TASK REQUIREMENTS —
Starting at the line that contains "R205: 68k (N_7, N_11) -> 68k (3V3, N_10)", transcribe every remaining line of the entries exactly, including the last one.

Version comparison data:
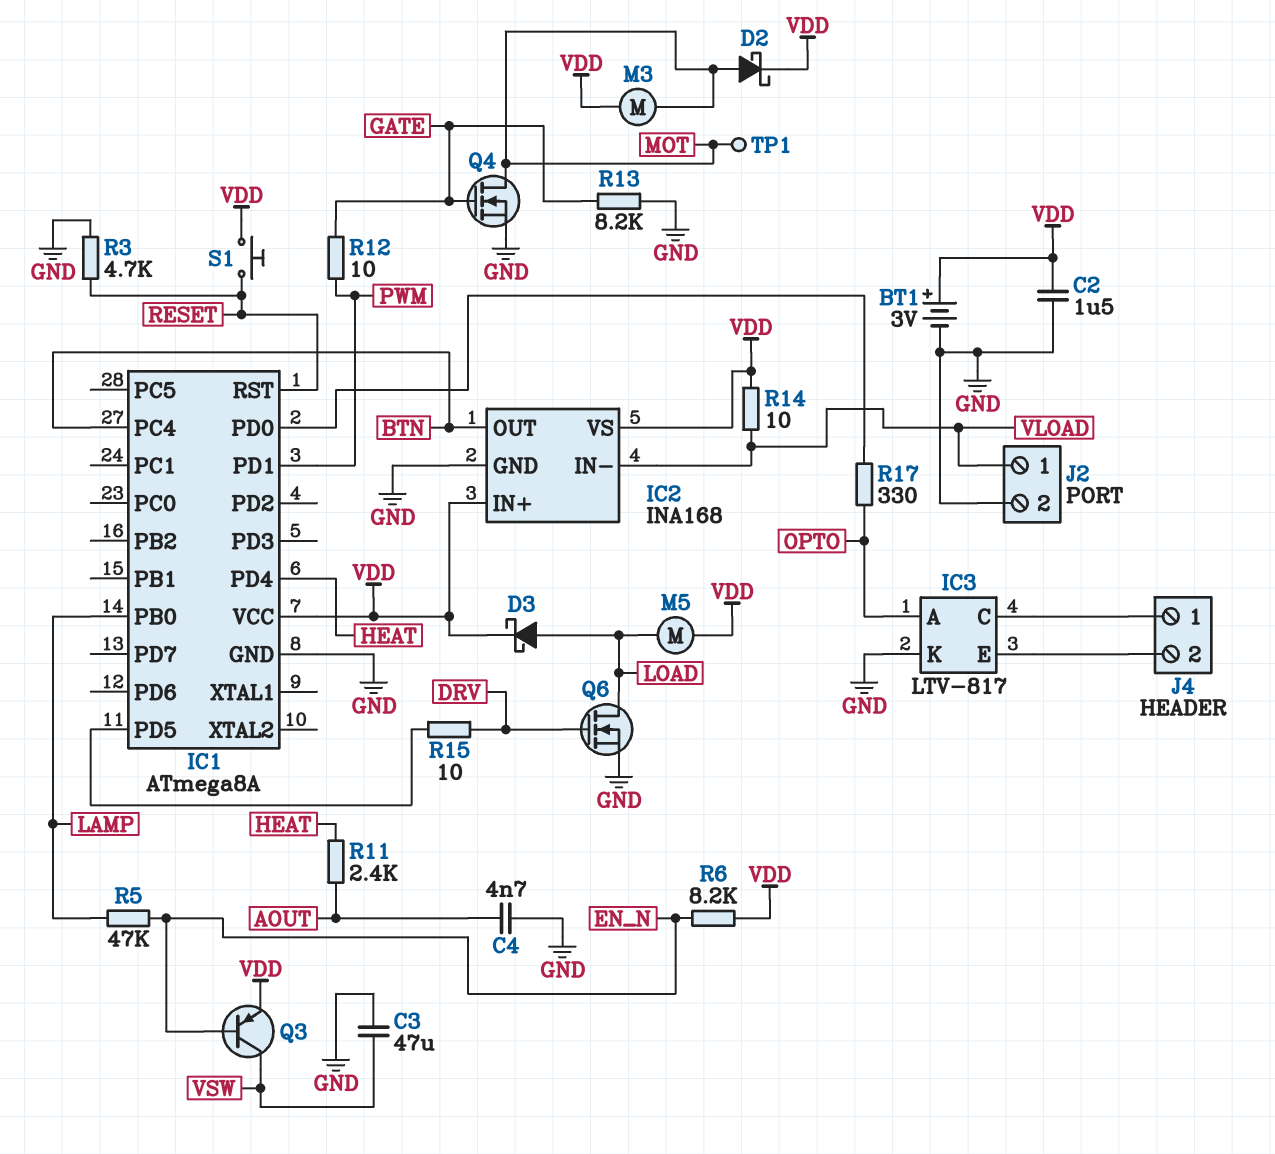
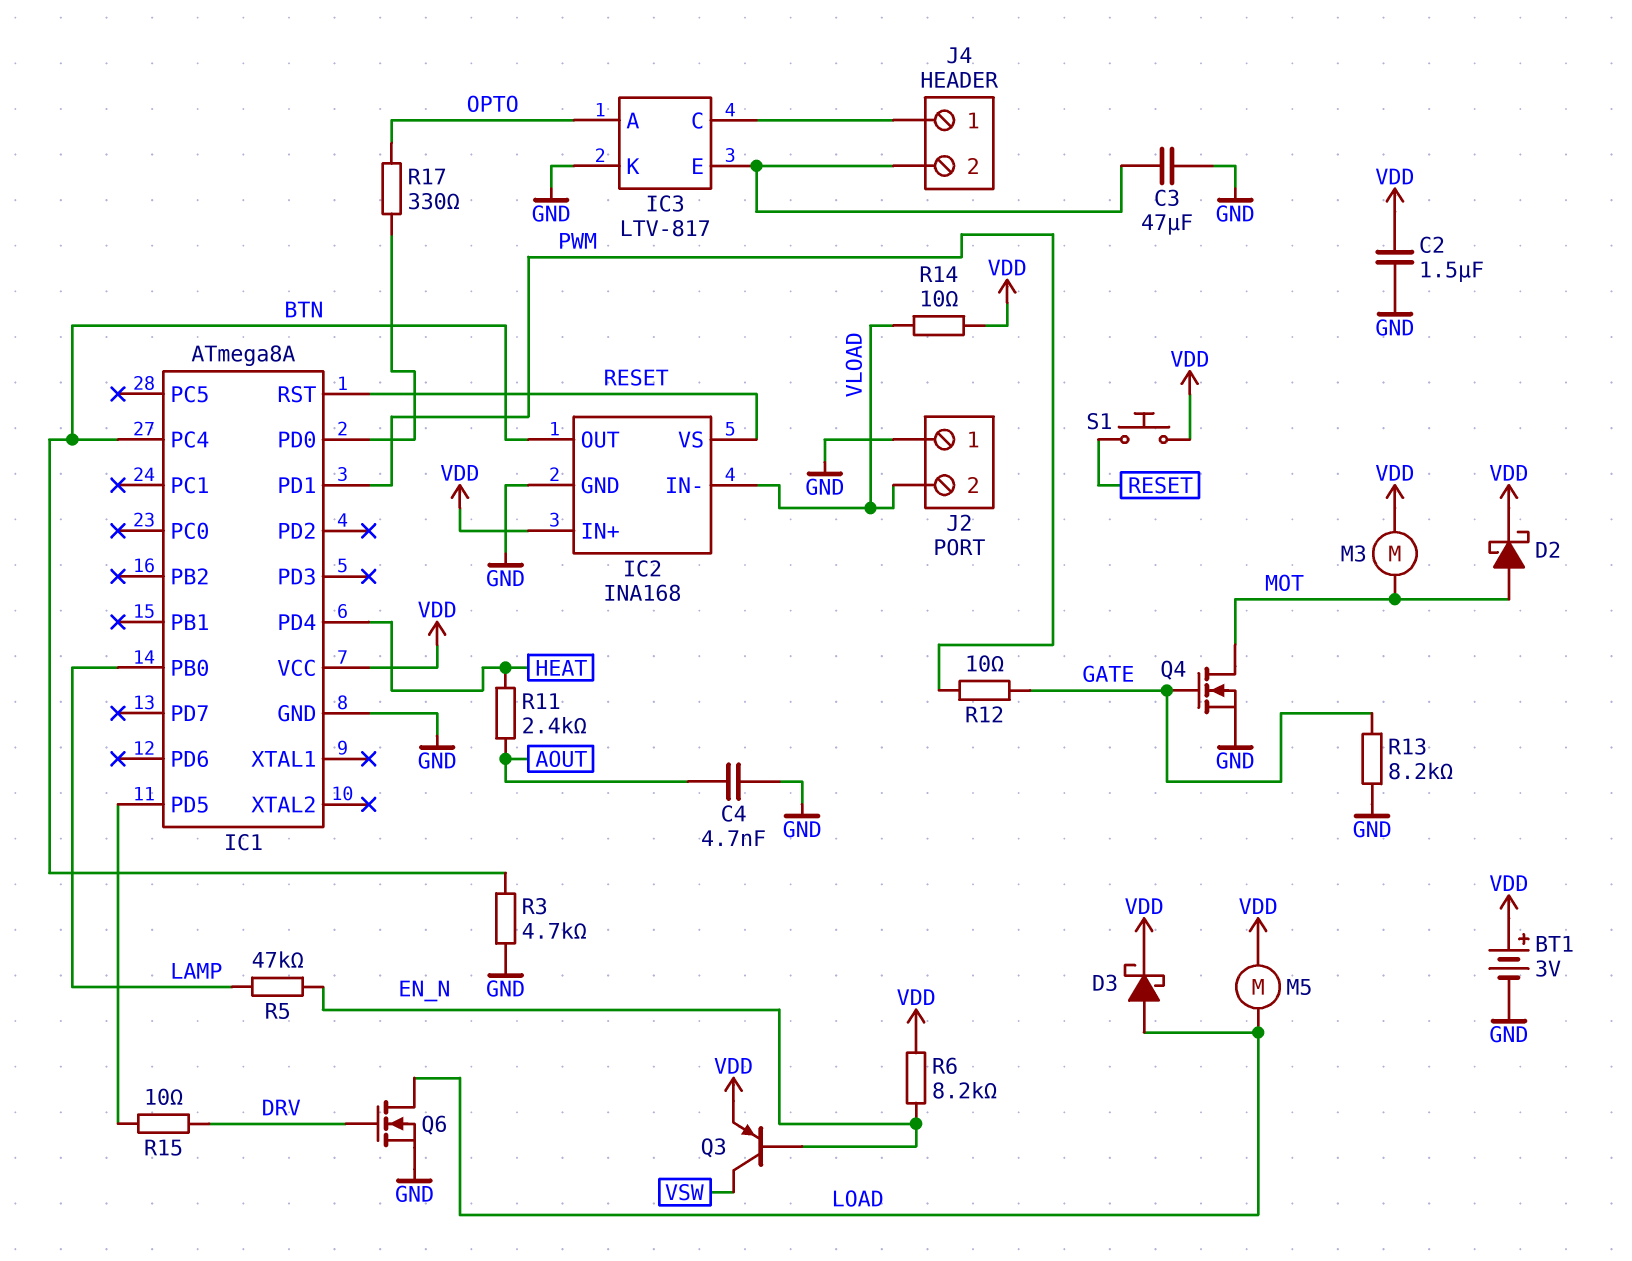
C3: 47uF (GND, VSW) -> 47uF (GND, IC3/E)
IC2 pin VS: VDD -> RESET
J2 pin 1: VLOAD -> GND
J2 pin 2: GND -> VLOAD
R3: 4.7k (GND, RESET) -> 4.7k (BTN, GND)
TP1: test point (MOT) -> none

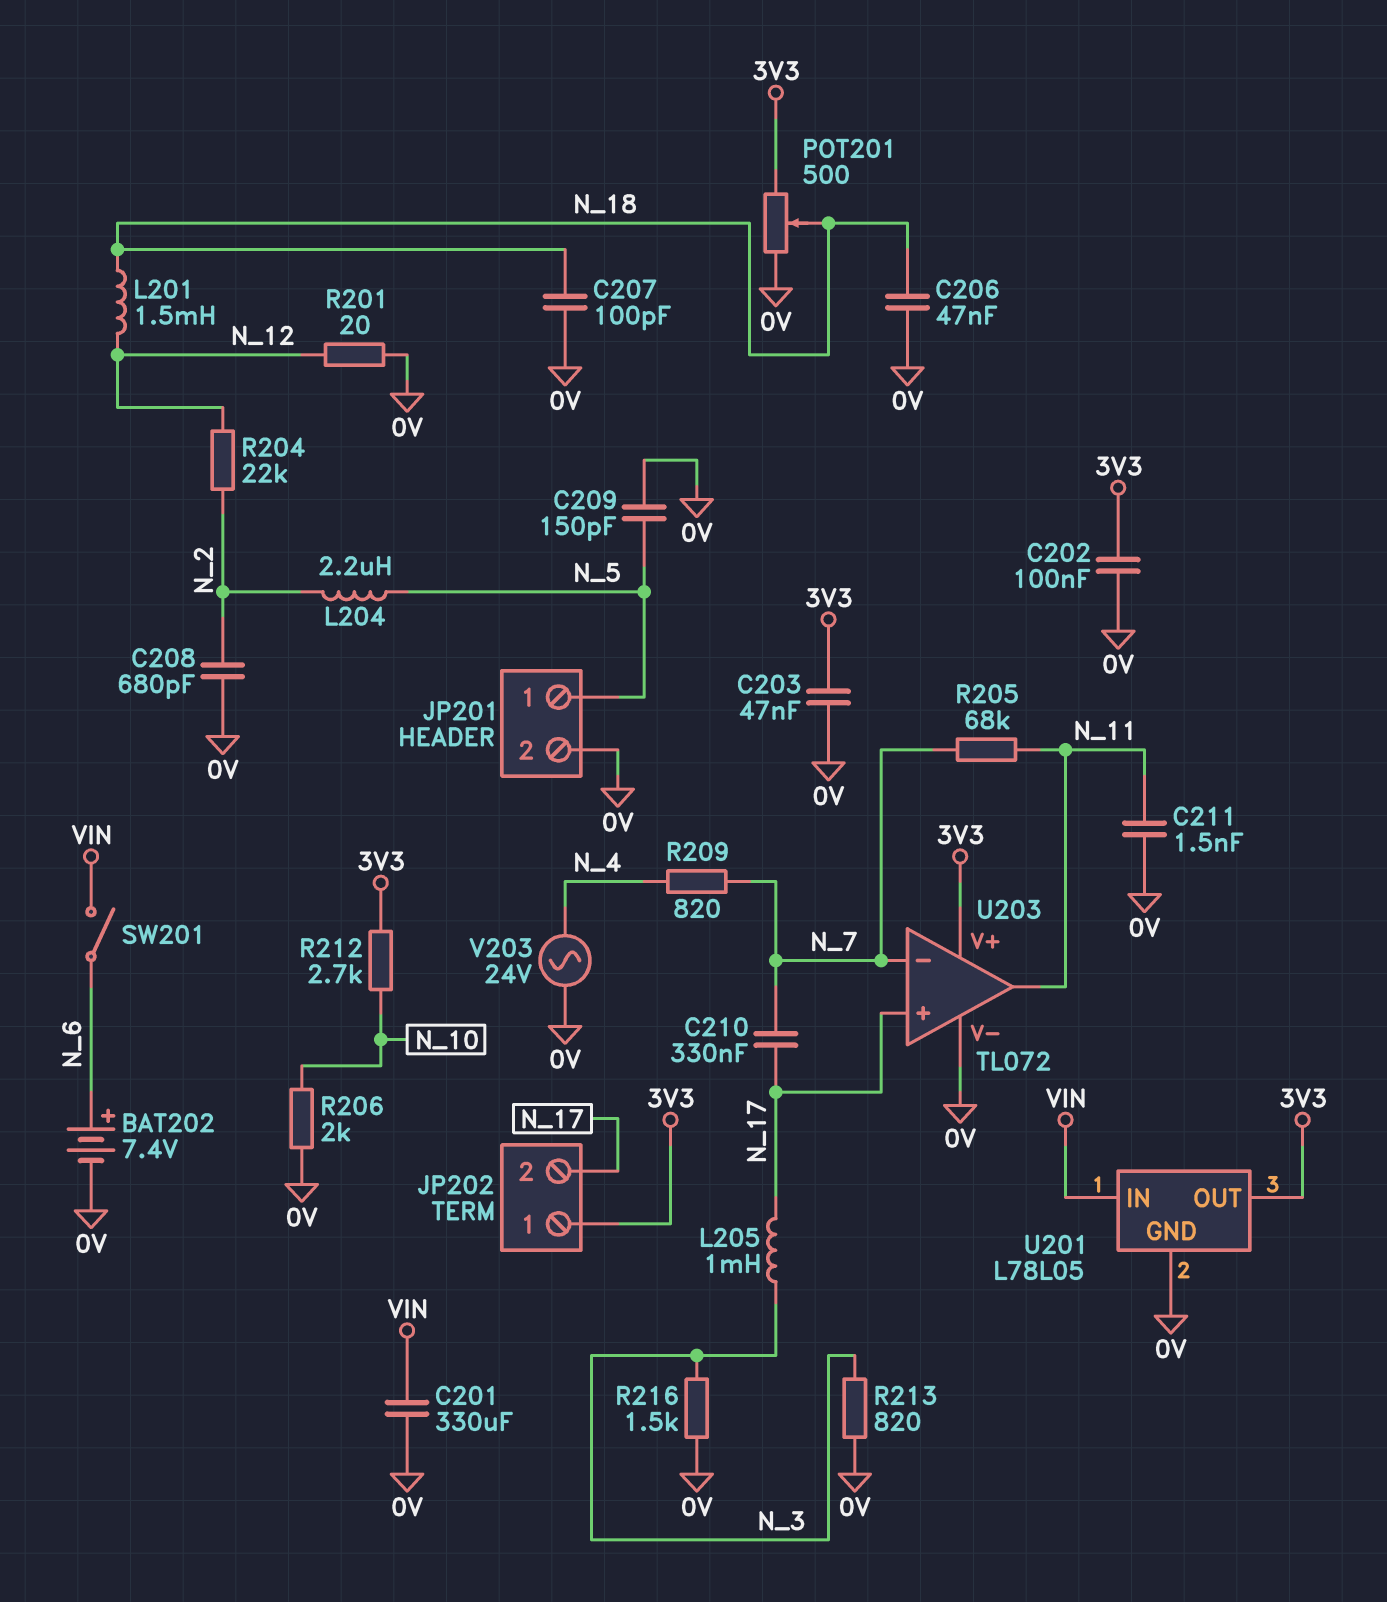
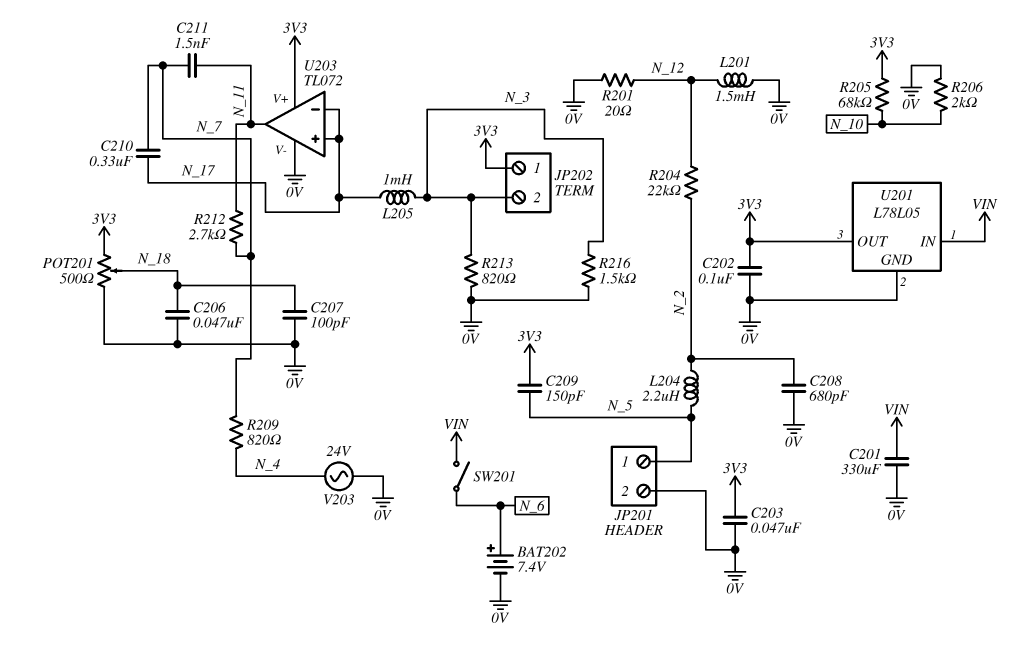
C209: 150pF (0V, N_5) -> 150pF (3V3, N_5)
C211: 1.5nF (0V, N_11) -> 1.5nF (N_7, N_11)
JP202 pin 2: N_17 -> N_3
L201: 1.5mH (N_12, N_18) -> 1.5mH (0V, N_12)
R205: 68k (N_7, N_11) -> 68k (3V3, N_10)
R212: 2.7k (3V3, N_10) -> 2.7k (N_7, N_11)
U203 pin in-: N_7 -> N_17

OUTPUT OF THE EXERCISE —
R205: 68k (N_7, N_11) -> 68k (3V3, N_10)
R212: 2.7k (3V3, N_10) -> 2.7k (N_7, N_11)
U203 pin in-: N_7 -> N_17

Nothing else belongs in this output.